- [Task statement]
Please keep to the lines below from the one with "camera: 75 degrees left, 5 degrees down" through the one with "none -> orange cheese [294,291,342,332]", and restate them word for word, ends included.

- [Material provided]
== Segment start ==

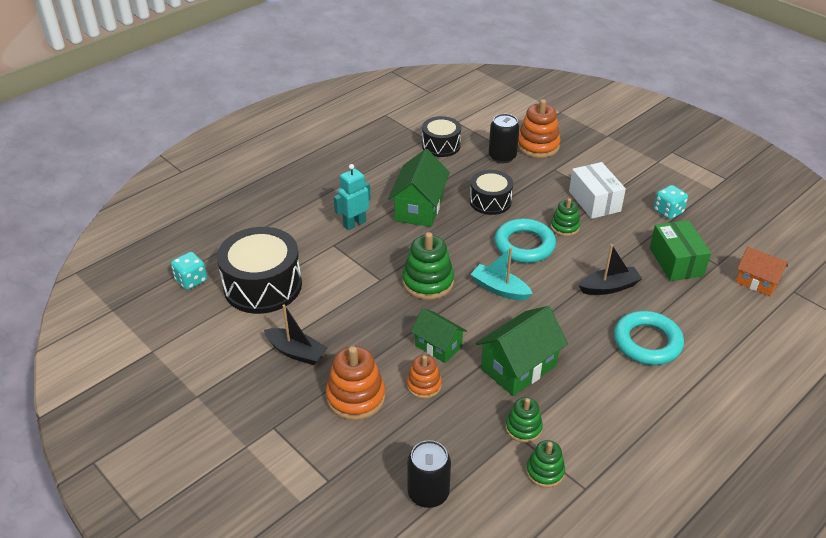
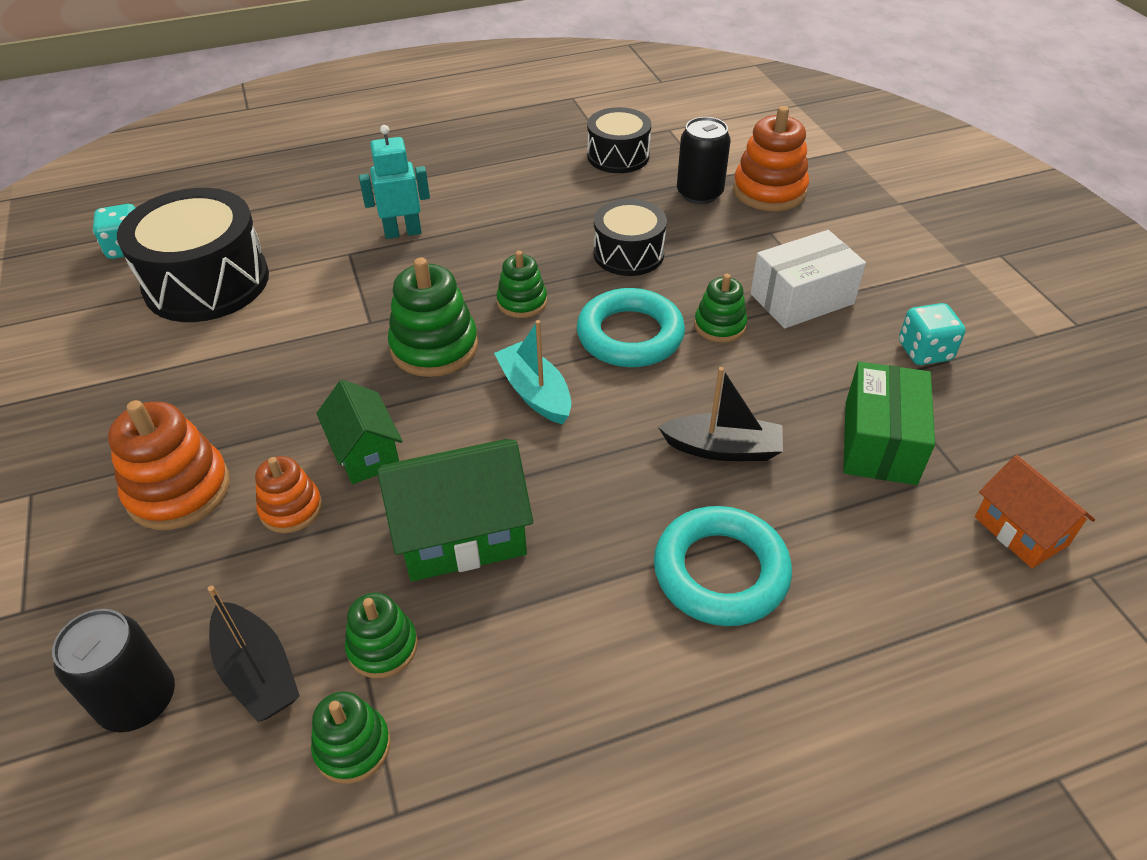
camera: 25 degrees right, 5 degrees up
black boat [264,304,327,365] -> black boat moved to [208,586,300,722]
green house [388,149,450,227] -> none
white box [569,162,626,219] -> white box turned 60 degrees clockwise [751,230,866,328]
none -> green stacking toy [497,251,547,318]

== Segment end ==
== Segment start ==

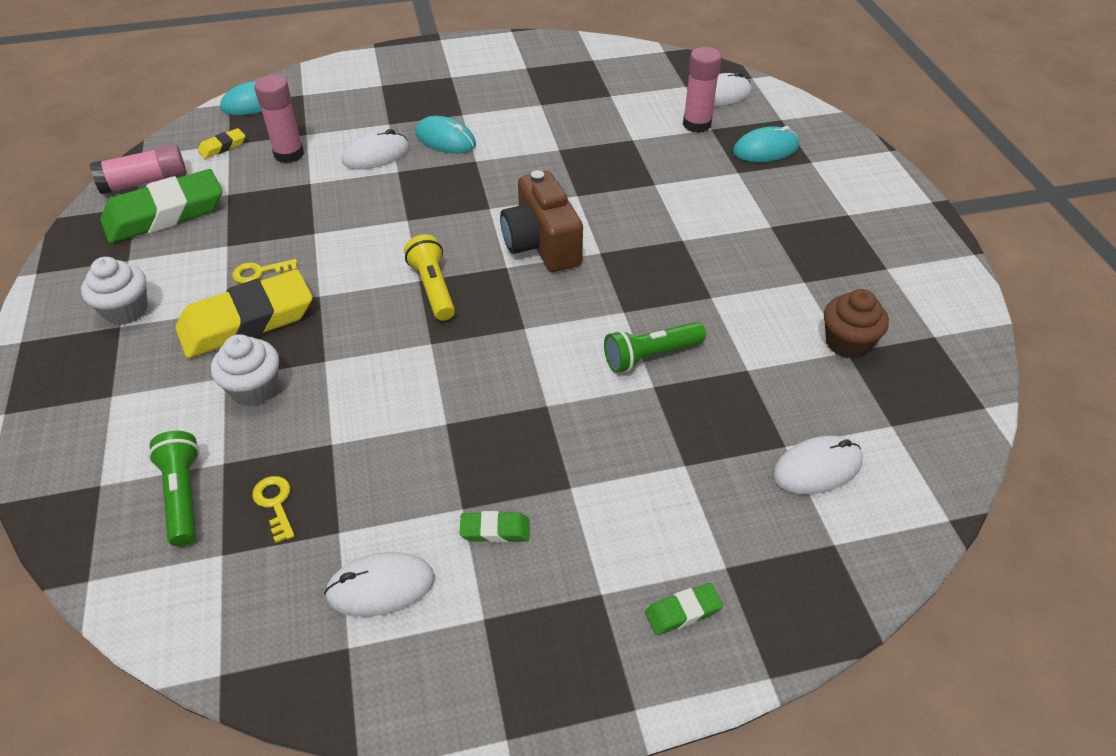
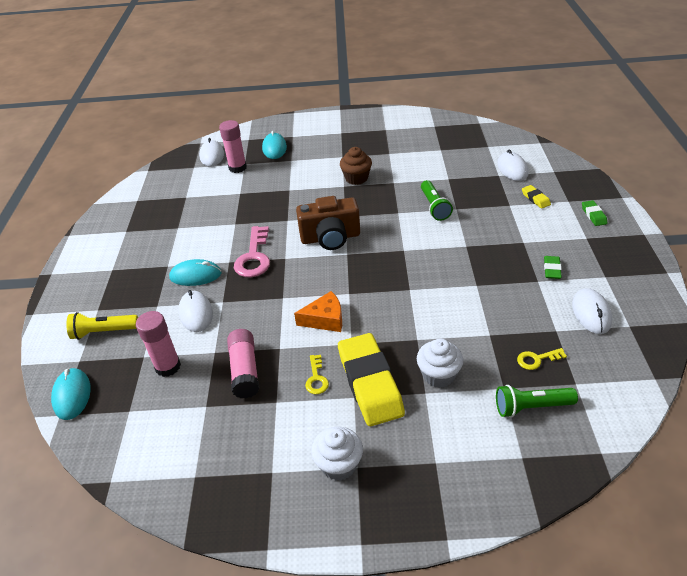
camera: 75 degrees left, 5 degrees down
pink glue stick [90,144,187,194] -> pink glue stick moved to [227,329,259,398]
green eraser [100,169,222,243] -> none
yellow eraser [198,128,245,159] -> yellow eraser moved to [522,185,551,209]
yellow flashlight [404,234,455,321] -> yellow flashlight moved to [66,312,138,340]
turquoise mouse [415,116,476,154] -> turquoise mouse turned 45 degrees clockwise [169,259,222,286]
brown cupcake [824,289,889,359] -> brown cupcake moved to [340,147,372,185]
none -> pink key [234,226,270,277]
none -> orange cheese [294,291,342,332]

== Segment end ==
== Segment start ==

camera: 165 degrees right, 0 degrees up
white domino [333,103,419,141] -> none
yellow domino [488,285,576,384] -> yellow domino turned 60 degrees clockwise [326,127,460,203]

== Segment end ==

- [Answer section]
camera: 75 degrees left, 5 degrees down
pink glue stick [90,144,187,194] -> pink glue stick moved to [227,329,259,398]
green eraser [100,169,222,243] -> none
yellow eraser [198,128,245,159] -> yellow eraser moved to [522,185,551,209]
yellow flashlight [404,234,455,321] -> yellow flashlight moved to [66,312,138,340]
turquoise mouse [415,116,476,154] -> turquoise mouse turned 45 degrees clockwise [169,259,222,286]
brown cupcake [824,289,889,359] -> brown cupcake moved to [340,147,372,185]
none -> pink key [234,226,270,277]
none -> orange cheese [294,291,342,332]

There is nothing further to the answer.